- [WHAT NEEDS TO BE DONE]: Take the entries that follow and write each one out exactly.

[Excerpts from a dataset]
####

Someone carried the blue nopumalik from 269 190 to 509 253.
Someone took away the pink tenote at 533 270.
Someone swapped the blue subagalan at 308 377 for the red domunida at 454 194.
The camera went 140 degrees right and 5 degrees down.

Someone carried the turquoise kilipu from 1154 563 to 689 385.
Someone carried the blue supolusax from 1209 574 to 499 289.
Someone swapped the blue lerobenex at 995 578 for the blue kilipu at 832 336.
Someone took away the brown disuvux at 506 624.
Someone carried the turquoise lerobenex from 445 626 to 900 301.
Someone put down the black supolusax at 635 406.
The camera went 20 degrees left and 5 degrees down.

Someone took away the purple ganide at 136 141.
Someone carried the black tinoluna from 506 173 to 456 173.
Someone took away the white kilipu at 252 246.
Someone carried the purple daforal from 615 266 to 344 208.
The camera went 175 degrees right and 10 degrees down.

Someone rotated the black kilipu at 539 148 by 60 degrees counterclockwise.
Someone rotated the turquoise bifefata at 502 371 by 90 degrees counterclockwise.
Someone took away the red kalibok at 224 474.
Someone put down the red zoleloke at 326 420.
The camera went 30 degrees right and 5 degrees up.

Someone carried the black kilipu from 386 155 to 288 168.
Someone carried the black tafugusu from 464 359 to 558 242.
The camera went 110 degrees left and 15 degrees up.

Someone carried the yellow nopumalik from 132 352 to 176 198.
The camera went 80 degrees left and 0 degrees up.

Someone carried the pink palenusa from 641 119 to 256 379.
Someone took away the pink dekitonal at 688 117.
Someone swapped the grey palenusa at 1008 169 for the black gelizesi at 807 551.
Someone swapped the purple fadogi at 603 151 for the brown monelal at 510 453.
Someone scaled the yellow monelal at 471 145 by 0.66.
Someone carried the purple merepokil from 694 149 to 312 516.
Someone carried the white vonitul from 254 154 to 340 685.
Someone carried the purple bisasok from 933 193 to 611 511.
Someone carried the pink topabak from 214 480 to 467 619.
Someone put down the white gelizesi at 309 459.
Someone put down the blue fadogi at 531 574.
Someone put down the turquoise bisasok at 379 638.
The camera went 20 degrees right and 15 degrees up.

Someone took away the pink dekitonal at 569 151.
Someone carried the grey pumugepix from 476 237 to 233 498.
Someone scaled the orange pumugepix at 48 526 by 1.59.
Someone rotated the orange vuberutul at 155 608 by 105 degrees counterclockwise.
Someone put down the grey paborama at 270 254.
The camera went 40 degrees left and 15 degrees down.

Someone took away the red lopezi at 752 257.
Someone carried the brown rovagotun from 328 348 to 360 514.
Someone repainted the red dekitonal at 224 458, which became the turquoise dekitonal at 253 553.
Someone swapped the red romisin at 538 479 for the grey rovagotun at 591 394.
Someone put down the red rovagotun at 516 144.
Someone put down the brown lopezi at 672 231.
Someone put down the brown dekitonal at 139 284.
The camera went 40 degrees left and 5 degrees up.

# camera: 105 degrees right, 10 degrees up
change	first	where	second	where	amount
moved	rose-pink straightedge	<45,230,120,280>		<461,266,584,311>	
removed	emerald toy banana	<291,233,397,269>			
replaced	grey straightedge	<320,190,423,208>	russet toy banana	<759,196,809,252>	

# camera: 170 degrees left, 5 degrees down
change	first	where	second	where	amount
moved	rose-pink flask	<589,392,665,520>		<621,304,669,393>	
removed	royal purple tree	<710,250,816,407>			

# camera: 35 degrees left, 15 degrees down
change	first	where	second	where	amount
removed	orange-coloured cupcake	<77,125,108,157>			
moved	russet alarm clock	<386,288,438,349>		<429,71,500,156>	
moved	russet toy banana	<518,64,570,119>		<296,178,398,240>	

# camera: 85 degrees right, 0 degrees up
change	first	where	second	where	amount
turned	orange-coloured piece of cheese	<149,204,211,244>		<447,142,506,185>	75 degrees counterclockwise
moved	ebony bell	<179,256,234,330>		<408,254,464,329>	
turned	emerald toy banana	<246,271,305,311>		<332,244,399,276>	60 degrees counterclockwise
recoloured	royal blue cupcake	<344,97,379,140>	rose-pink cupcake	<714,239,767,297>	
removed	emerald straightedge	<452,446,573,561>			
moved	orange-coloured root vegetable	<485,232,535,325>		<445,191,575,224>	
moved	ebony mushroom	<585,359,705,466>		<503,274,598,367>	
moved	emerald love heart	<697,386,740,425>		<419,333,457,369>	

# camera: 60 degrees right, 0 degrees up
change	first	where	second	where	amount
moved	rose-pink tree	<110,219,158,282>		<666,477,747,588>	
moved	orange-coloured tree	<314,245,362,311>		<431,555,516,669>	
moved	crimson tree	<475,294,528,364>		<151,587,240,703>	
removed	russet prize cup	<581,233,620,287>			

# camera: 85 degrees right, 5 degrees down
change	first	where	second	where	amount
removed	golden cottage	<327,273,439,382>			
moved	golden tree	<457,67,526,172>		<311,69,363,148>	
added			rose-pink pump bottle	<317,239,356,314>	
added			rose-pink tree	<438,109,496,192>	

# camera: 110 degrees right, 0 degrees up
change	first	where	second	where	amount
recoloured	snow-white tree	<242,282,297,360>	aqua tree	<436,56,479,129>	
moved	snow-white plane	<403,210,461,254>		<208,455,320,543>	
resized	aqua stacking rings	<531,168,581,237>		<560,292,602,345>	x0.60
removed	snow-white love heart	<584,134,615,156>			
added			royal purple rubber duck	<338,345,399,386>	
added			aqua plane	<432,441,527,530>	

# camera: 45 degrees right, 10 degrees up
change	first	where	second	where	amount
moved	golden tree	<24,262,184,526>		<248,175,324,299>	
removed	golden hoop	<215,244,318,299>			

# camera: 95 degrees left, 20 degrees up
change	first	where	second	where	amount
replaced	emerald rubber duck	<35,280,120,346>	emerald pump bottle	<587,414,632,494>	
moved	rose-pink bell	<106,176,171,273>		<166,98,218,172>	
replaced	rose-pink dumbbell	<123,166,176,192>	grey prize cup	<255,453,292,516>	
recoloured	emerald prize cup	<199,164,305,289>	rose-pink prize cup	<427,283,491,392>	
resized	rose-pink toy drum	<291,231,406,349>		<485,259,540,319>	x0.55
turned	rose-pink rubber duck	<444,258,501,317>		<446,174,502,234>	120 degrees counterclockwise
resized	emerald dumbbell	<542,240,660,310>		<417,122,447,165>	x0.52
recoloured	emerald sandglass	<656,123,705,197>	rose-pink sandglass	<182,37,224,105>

####

- [OUTPUT OF THE TASK]:
Someone carried the blue nopumalik from 269 190 to 509 253.
Someone took away the pink tenote at 533 270.
Someone swapped the blue subagalan at 308 377 for the red domunida at 454 194.
The camera went 140 degrees right and 5 degrees down.

Someone carried the turquoise kilipu from 1154 563 to 689 385.
Someone carried the blue supolusax from 1209 574 to 499 289.
Someone swapped the blue lerobenex at 995 578 for the blue kilipu at 832 336.
Someone took away the brown disuvux at 506 624.
Someone carried the turquoise lerobenex from 445 626 to 900 301.
Someone put down the black supolusax at 635 406.
The camera went 20 degrees left and 5 degrees down.

Someone took away the purple ganide at 136 141.
Someone carried the black tinoluna from 506 173 to 456 173.
Someone took away the white kilipu at 252 246.
Someone carried the purple daforal from 615 266 to 344 208.
The camera went 175 degrees right and 10 degrees down.

Someone rotated the black kilipu at 539 148 by 60 degrees counterclockwise.
Someone rotated the turquoise bifefata at 502 371 by 90 degrees counterclockwise.
Someone took away the red kalibok at 224 474.
Someone put down the red zoleloke at 326 420.
The camera went 30 degrees right and 5 degrees up.

Someone carried the black kilipu from 386 155 to 288 168.
Someone carried the black tafugusu from 464 359 to 558 242.
The camera went 110 degrees left and 15 degrees up.

Someone carried the yellow nopumalik from 132 352 to 176 198.
The camera went 80 degrees left and 0 degrees up.

Someone carried the pink palenusa from 641 119 to 256 379.
Someone took away the pink dekitonal at 688 117.
Someone swapped the grey palenusa at 1008 169 for the black gelizesi at 807 551.
Someone swapped the purple fadogi at 603 151 for the brown monelal at 510 453.
Someone scaled the yellow monelal at 471 145 by 0.66.
Someone carried the purple merepokil from 694 149 to 312 516.
Someone carried the white vonitul from 254 154 to 340 685.
Someone carried the purple bisasok from 933 193 to 611 511.
Someone carried the pink topabak from 214 480 to 467 619.
Someone put down the white gelizesi at 309 459.
Someone put down the blue fadogi at 531 574.
Someone put down the turquoise bisasok at 379 638.
The camera went 20 degrees right and 15 degrees up.

Someone took away the pink dekitonal at 569 151.
Someone carried the grey pumugepix from 476 237 to 233 498.
Someone scaled the orange pumugepix at 48 526 by 1.59.
Someone rotated the orange vuberutul at 155 608 by 105 degrees counterclockwise.
Someone put down the grey paborama at 270 254.
The camera went 40 degrees left and 15 degrees down.

Someone took away the red lopezi at 752 257.
Someone carried the brown rovagotun from 328 348 to 360 514.
Someone repainted the red dekitonal at 224 458, which became the turquoise dekitonal at 253 553.
Someone swapped the red romisin at 538 479 for the grey rovagotun at 591 394.
Someone put down the red rovagotun at 516 144.
Someone put down the brown lopezi at 672 231.
Someone put down the brown dekitonal at 139 284.
The camera went 40 degrees left and 5 degrees up.

# camera: 105 degrees right, 10 degrees up
change	first	where	second	where	amount
moved	rose-pink straightedge	<45,230,120,280>		<461,266,584,311>	
removed	emerald toy banana	<291,233,397,269>			
replaced	grey straightedge	<320,190,423,208>	russet toy banana	<759,196,809,252>	

# camera: 170 degrees left, 5 degrees down
change	first	where	second	where	amount
moved	rose-pink flask	<589,392,665,520>		<621,304,669,393>	
removed	royal purple tree	<710,250,816,407>			

# camera: 35 degrees left, 15 degrees down
change	first	where	second	where	amount
removed	orange-coloured cupcake	<77,125,108,157>			
moved	russet alarm clock	<386,288,438,349>		<429,71,500,156>	
moved	russet toy banana	<518,64,570,119>		<296,178,398,240>	

# camera: 85 degrees right, 0 degrees up
change	first	where	second	where	amount
turned	orange-coloured piece of cheese	<149,204,211,244>		<447,142,506,185>	75 degrees counterclockwise
moved	ebony bell	<179,256,234,330>		<408,254,464,329>	
turned	emerald toy banana	<246,271,305,311>		<332,244,399,276>	60 degrees counterclockwise
recoloured	royal blue cupcake	<344,97,379,140>	rose-pink cupcake	<714,239,767,297>	
removed	emerald straightedge	<452,446,573,561>			
moved	orange-coloured root vegetable	<485,232,535,325>		<445,191,575,224>	
moved	ebony mushroom	<585,359,705,466>		<503,274,598,367>	
moved	emerald love heart	<697,386,740,425>		<419,333,457,369>	

# camera: 60 degrees right, 0 degrees up
change	first	where	second	where	amount
moved	rose-pink tree	<110,219,158,282>		<666,477,747,588>	
moved	orange-coloured tree	<314,245,362,311>		<431,555,516,669>	
moved	crimson tree	<475,294,528,364>		<151,587,240,703>	
removed	russet prize cup	<581,233,620,287>			

# camera: 85 degrees right, 5 degrees down
change	first	where	second	where	amount
removed	golden cottage	<327,273,439,382>			
moved	golden tree	<457,67,526,172>		<311,69,363,148>	
added			rose-pink pump bottle	<317,239,356,314>	
added			rose-pink tree	<438,109,496,192>	

# camera: 110 degrees right, 0 degrees up
change	first	where	second	where	amount
recoloured	snow-white tree	<242,282,297,360>	aqua tree	<436,56,479,129>	
moved	snow-white plane	<403,210,461,254>		<208,455,320,543>	
resized	aqua stacking rings	<531,168,581,237>		<560,292,602,345>	x0.60
removed	snow-white love heart	<584,134,615,156>			
added			royal purple rubber duck	<338,345,399,386>	
added			aqua plane	<432,441,527,530>	

# camera: 45 degrees right, 10 degrees up
change	first	where	second	where	amount
moved	golden tree	<24,262,184,526>		<248,175,324,299>	
removed	golden hoop	<215,244,318,299>			

# camera: 95 degrees left, 20 degrees up
change	first	where	second	where	amount
replaced	emerald rubber duck	<35,280,120,346>	emerald pump bottle	<587,414,632,494>	
moved	rose-pink bell	<106,176,171,273>		<166,98,218,172>	
replaced	rose-pink dumbbell	<123,166,176,192>	grey prize cup	<255,453,292,516>	
recoloured	emerald prize cup	<199,164,305,289>	rose-pink prize cup	<427,283,491,392>	
resized	rose-pink toy drum	<291,231,406,349>		<485,259,540,319>	x0.55
turned	rose-pink rubber duck	<444,258,501,317>		<446,174,502,234>	120 degrees counterclockwise
resized	emerald dumbbell	<542,240,660,310>		<417,122,447,165>	x0.52
recoloured	emerald sandglass	<656,123,705,197>	rose-pink sandglass	<182,37,224,105>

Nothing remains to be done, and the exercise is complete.